To do:
Restrict the output to the lines below starting at the one that contains "grey plate: 5 -> 4" and ending at the one that contains "yellow plate: 1 -> 2", and restate them word for word, both ends included.

Data:

<<<<

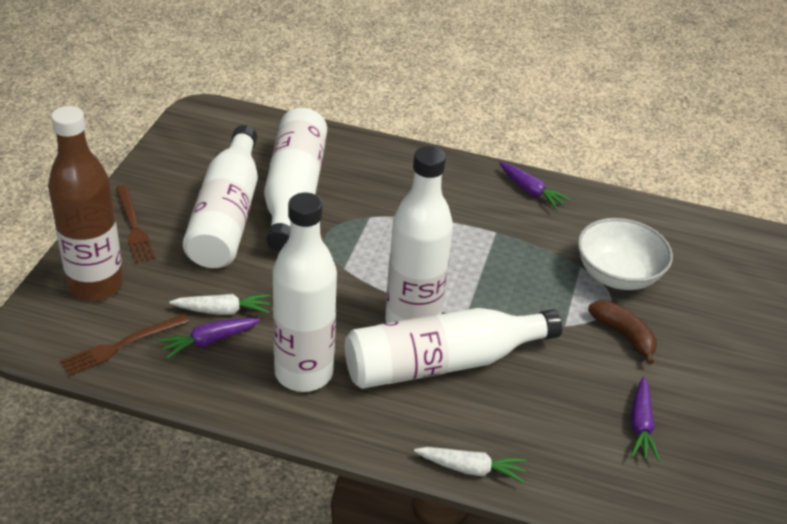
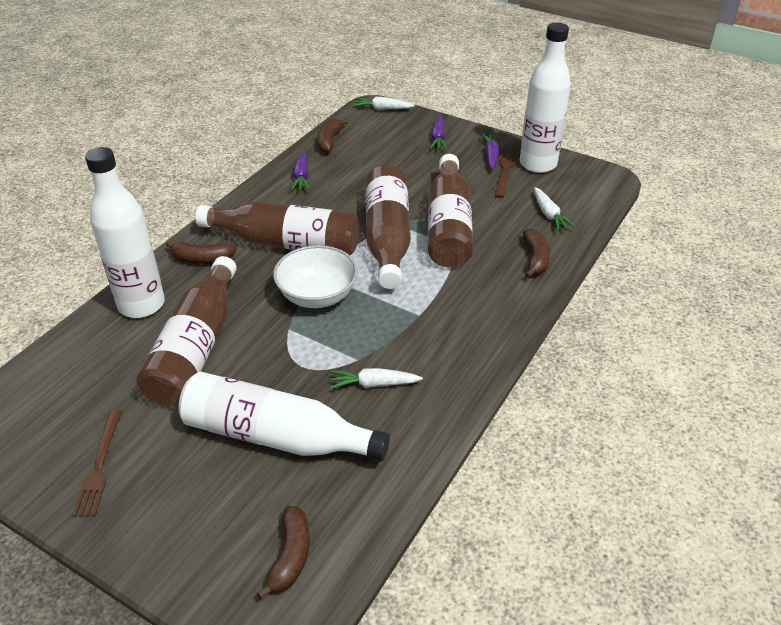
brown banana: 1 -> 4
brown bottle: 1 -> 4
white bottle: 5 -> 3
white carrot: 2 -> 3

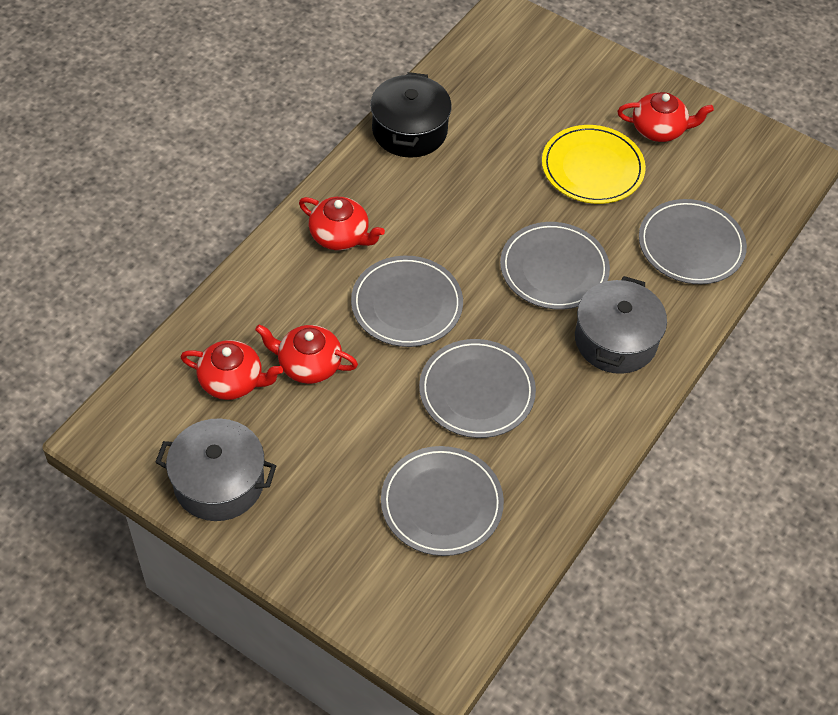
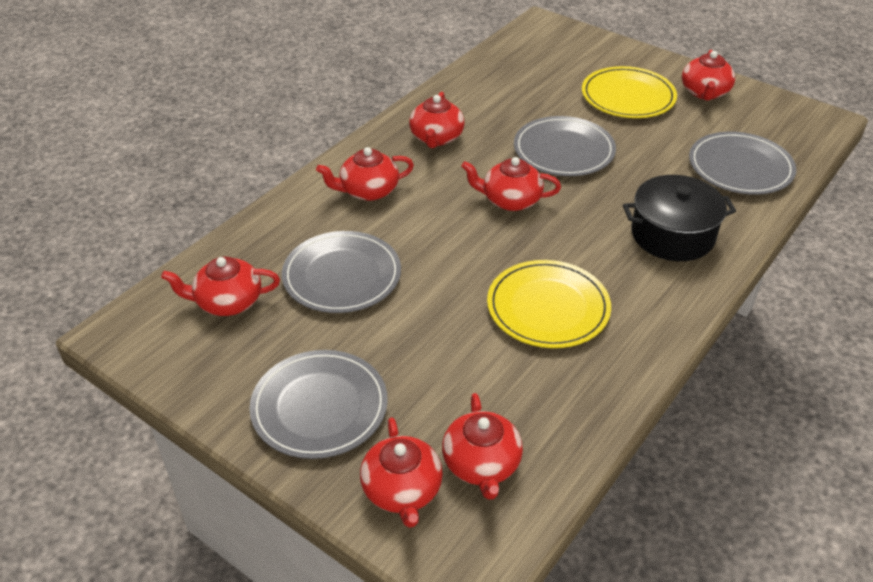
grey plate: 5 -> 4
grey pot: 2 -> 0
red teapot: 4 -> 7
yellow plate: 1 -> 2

>>>>
<<<<

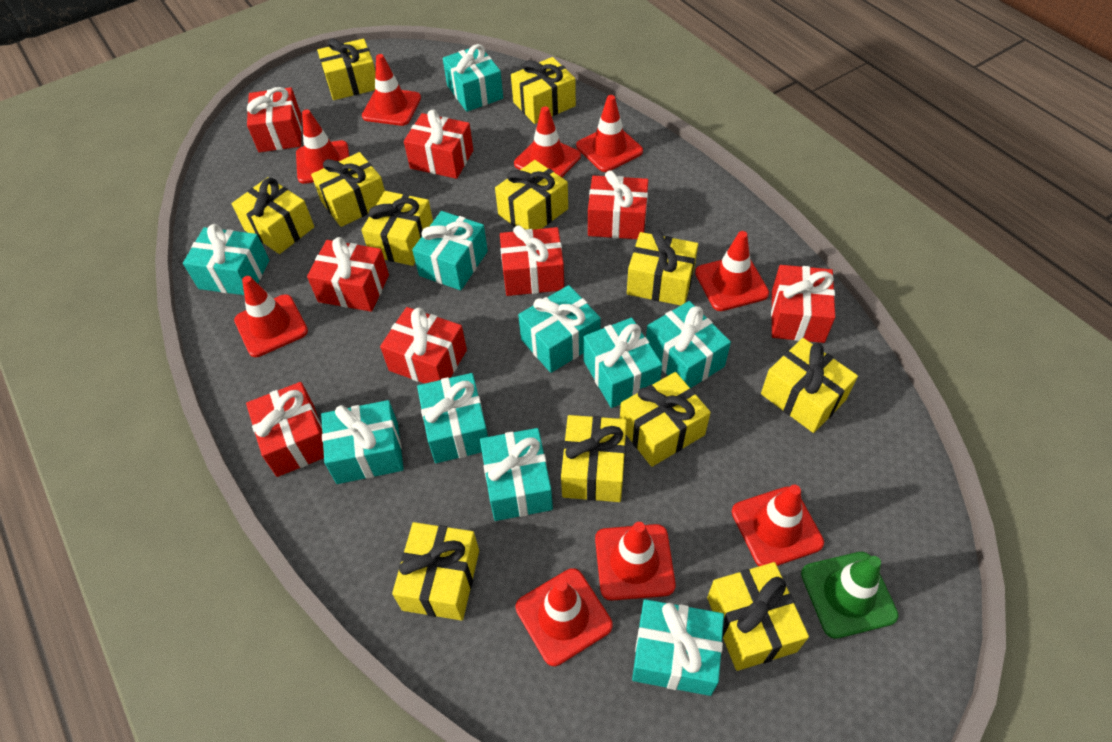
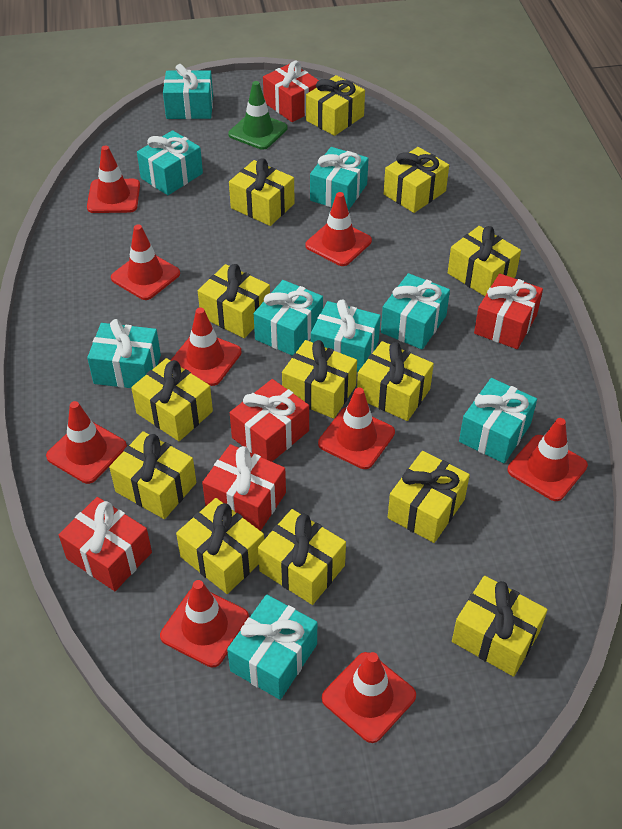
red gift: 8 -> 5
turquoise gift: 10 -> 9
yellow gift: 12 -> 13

>>>>

Solution to this problem:
grey plate: 5 -> 4
grey pot: 2 -> 0
red teapot: 4 -> 7
yellow plate: 1 -> 2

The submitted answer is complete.